Provided records.
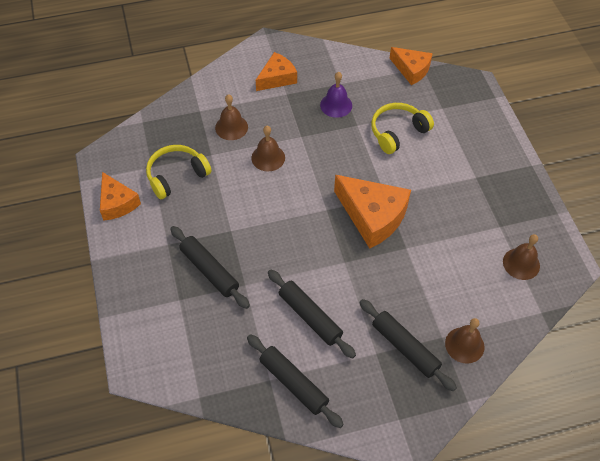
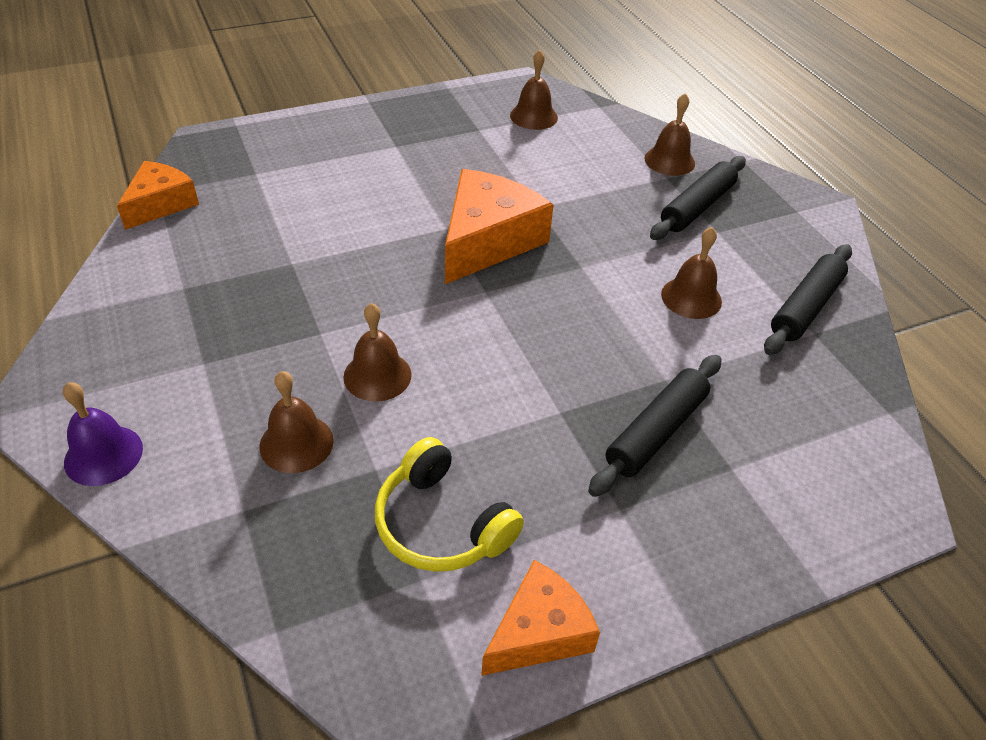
camera: 100 degrees left, 10 degrees down
(277, 78) = (153, 381): orange cheese -> none
(310, 317) = (691, 297): black rolling pin -> brown bell
(336, 105) = (240, 291): purple bell -> purple bell (103, 455)
(397, 132) = (309, 217): yellow headphones -> none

How to complete this task.
Before copying, set the pictures aside; then give the records again exactly.

Exercise solution.
camera: 100 degrees left, 10 degrees down
(277, 78) = (153, 381): orange cheese -> none
(310, 317) = (691, 297): black rolling pin -> brown bell
(336, 105) = (240, 291): purple bell -> purple bell (103, 455)
(397, 132) = (309, 217): yellow headphones -> none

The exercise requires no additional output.